**Instructions for the task**: Copy every line of the data that includes the string "none".

= Beginning of Section =

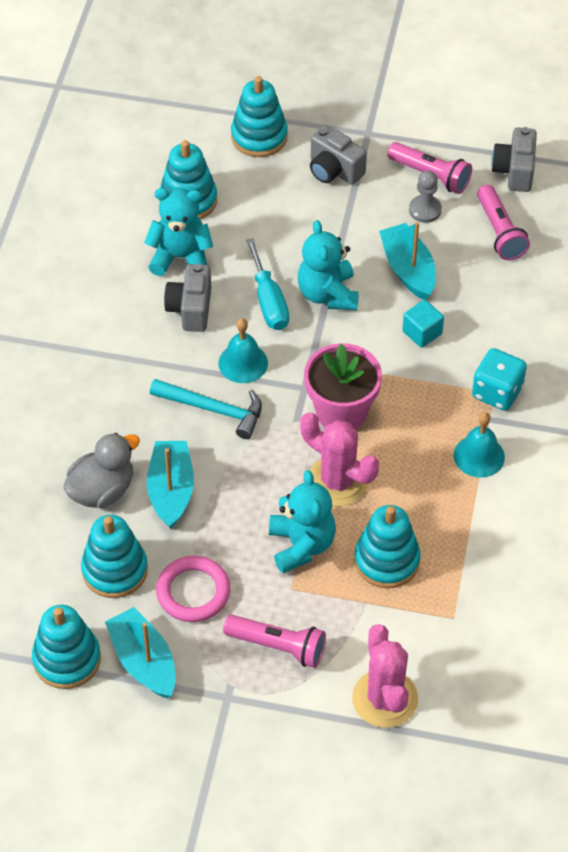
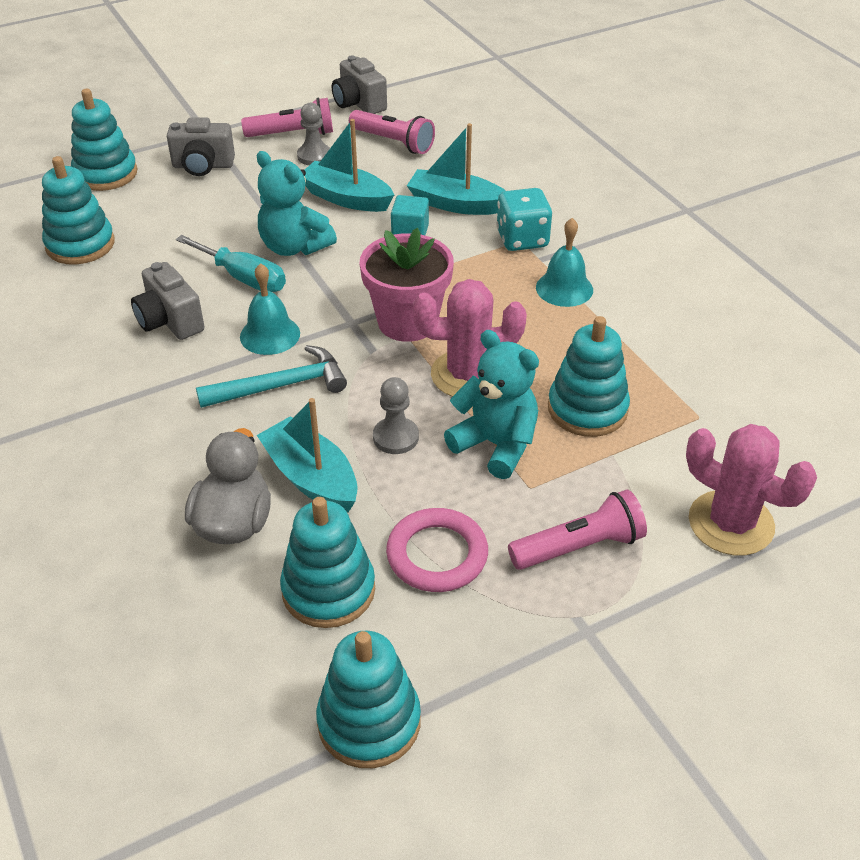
camera: 40 degrees left, 10 degrees down
(143, 661) = (459, 660): turquoise boat -> turquoise boat (455, 204)
(181, 257) = (117, 288): turquoise teddy bear -> none
(246, 497) = (395, 437): none -> grey pawn

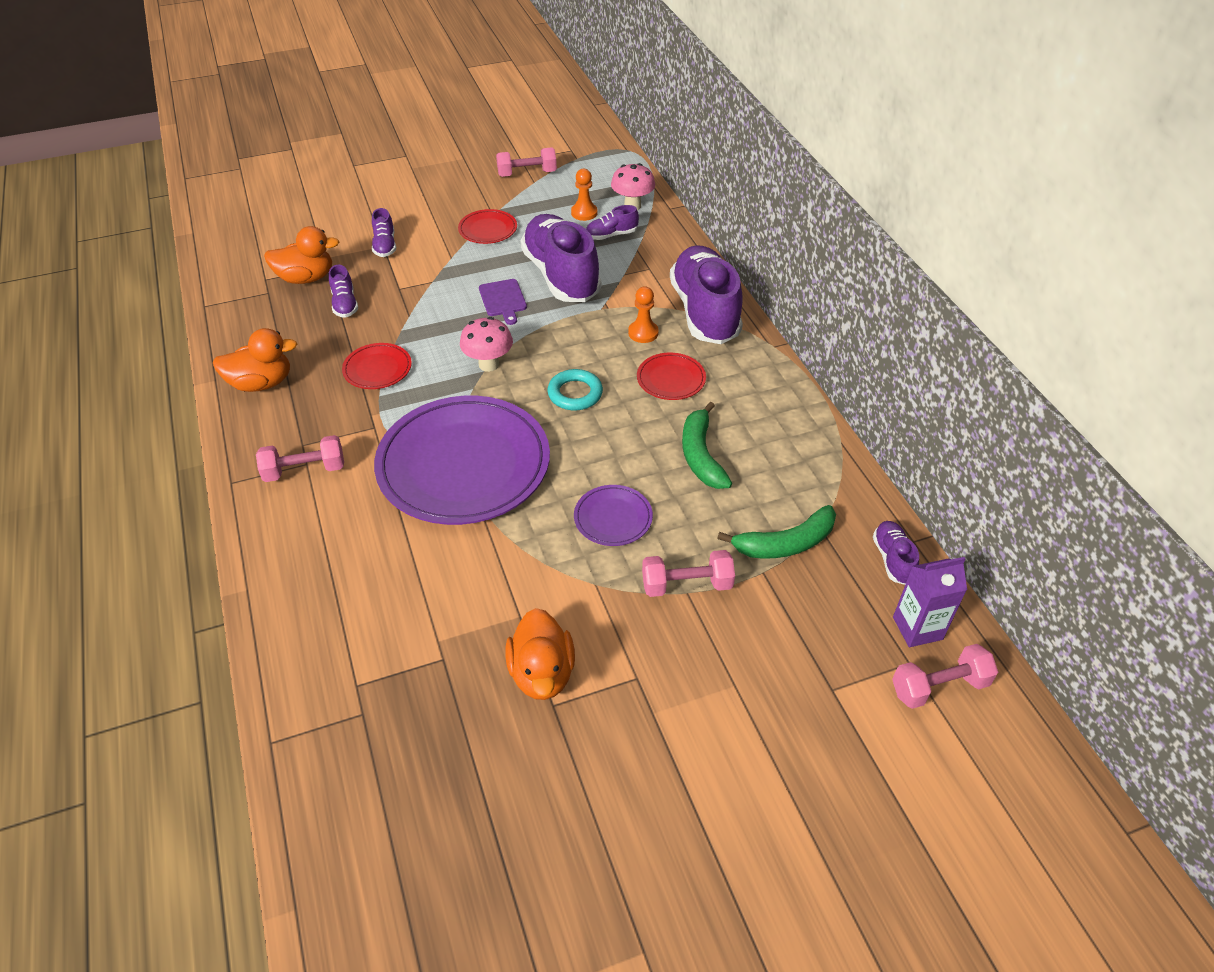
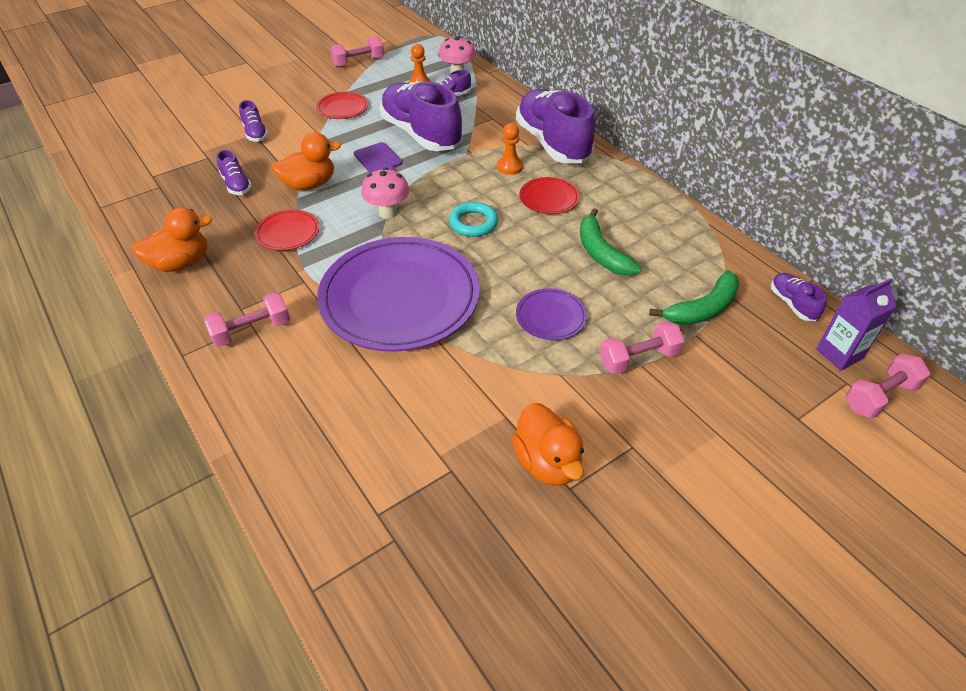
camera: 15 degrees left, 0 degrees up
(306, 278) = (192, 169): orange duck -> orange duck (309, 184)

= End of Section =

**Solution**:
(181, 257) = (117, 288): turquoise teddy bear -> none
(246, 497) = (395, 437): none -> grey pawn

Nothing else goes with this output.